Pictures are not part of the copy; retype all the records below exactly.

——————————

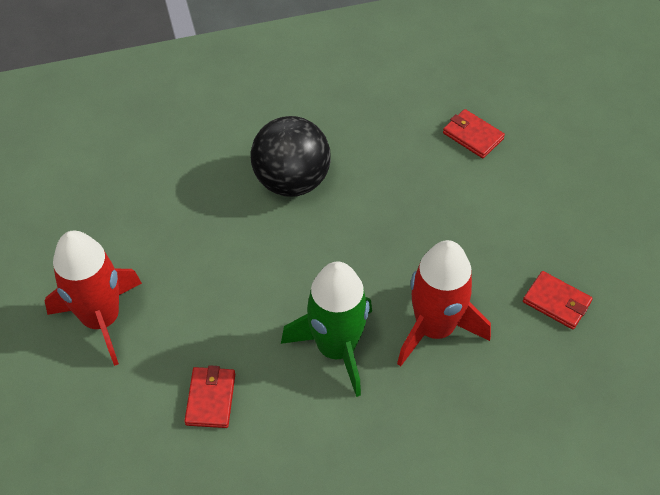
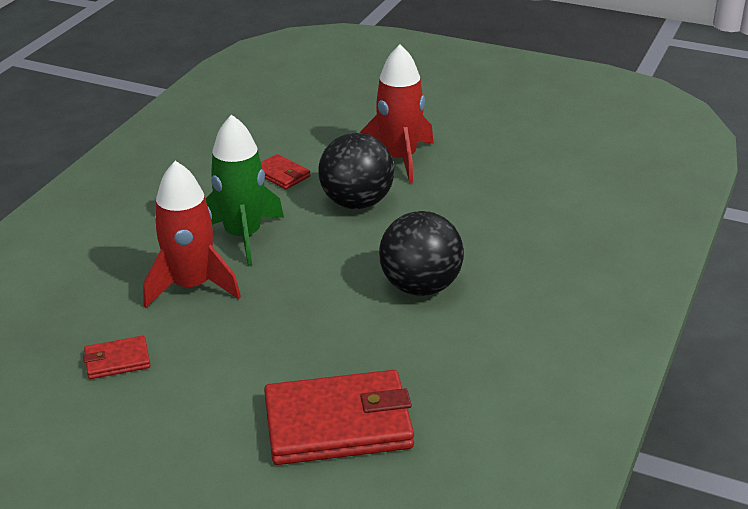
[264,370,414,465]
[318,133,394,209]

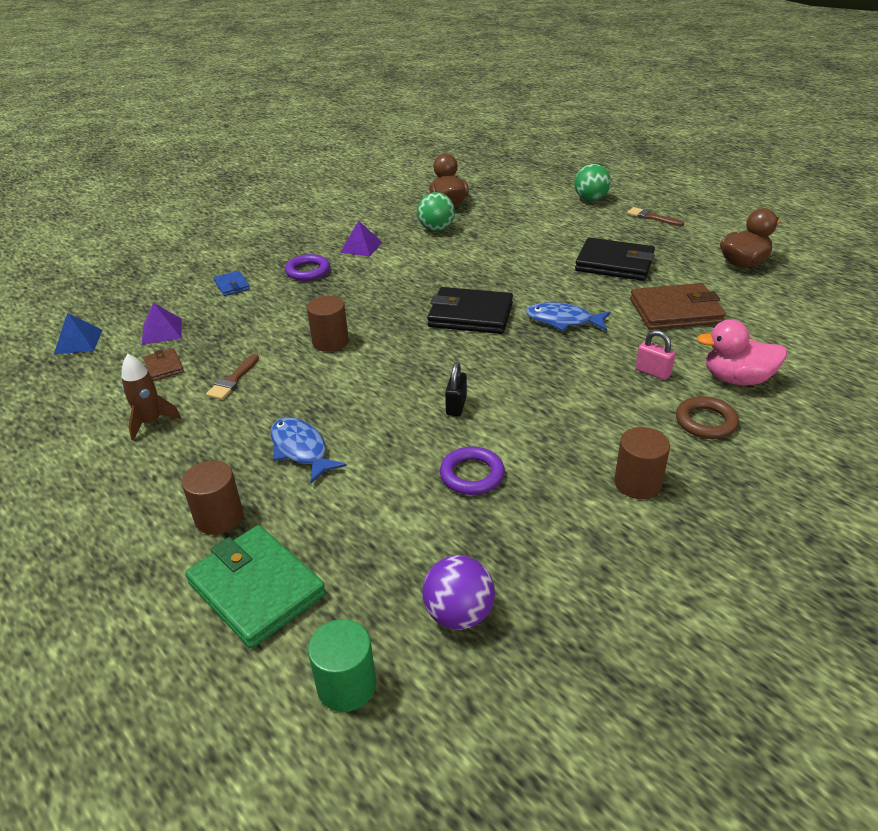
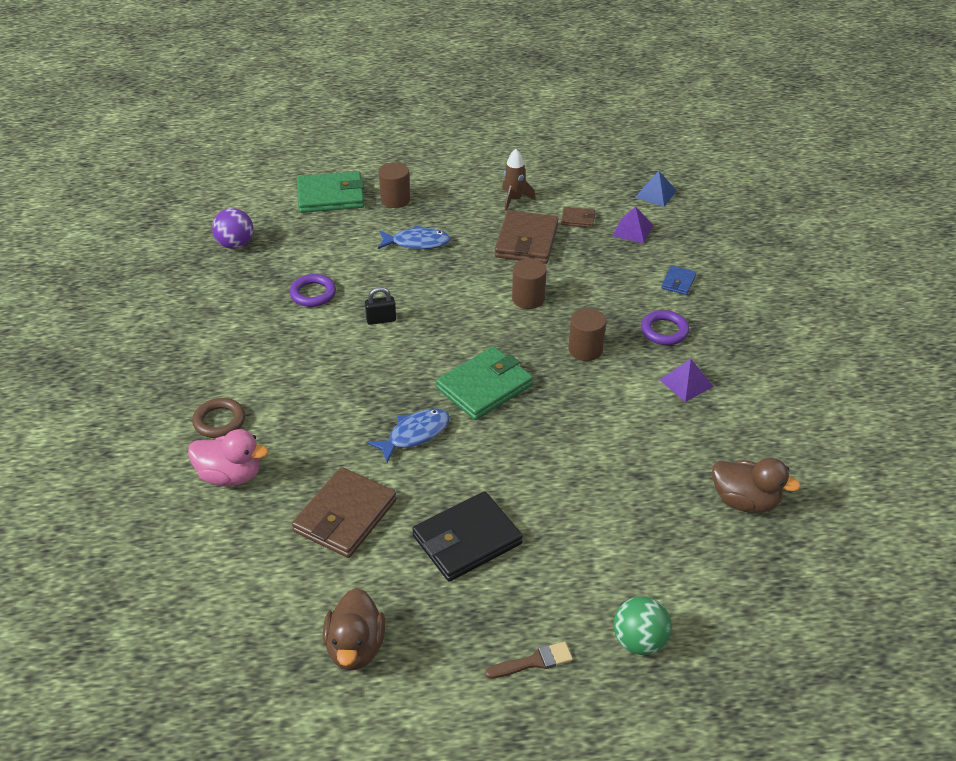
[188,429,268,486]
[365,287,396,325]
[436,346,533,420]
[495,210,559,264]
[569,308,606,361]
[661,265,697,295]
[308,619,376,712] (first image)
[417,192,455,231] (first image)
[636,330,676,380] (first image)

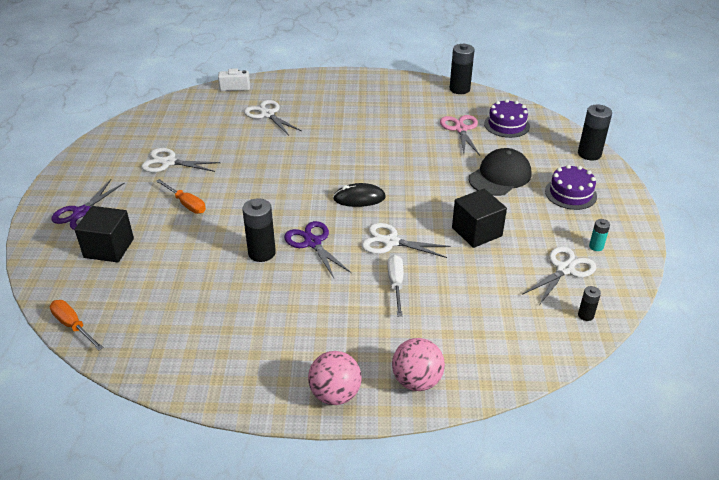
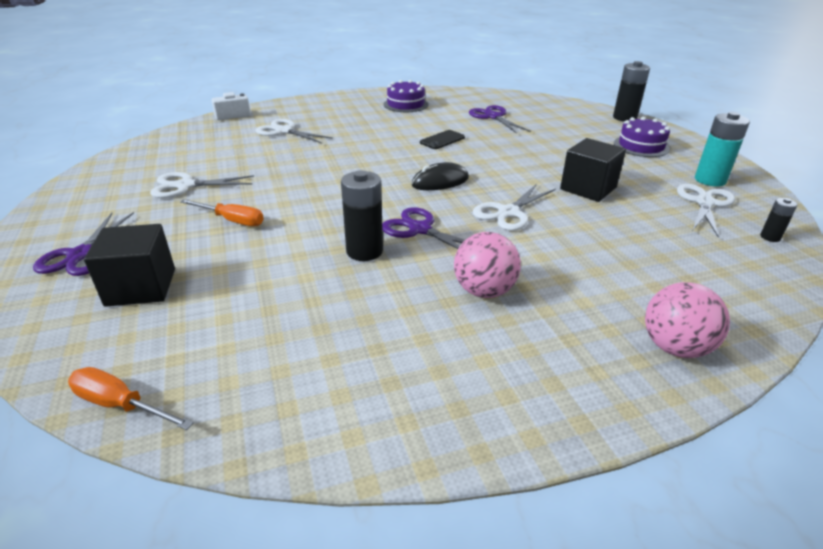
[384,80,428,112]
[420,130,465,149]
[454,232,521,298]
[469,105,531,134]
[473,184,556,231]
[695,112,750,187]
[388,255,404,316] (first image)
[450,44,475,94] (first image)
[469,148,531,196] (first image)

——————————

▸ **Reply to the exercise**
[264,370,414,465]
[318,133,394,209]

[188,429,268,486]
[365,287,396,325]
[436,346,533,420]
[495,210,559,264]
[569,308,606,361]
[661,265,697,295]
[308,619,376,712] (first image)
[417,192,455,231] (first image)
[636,330,676,380] (first image)

[384,80,428,112]
[420,130,465,149]
[454,232,521,298]
[469,105,531,134]
[473,184,556,231]
[695,112,750,187]
[388,255,404,316] (first image)
[450,44,475,94] (first image)
[469,148,531,196] (first image)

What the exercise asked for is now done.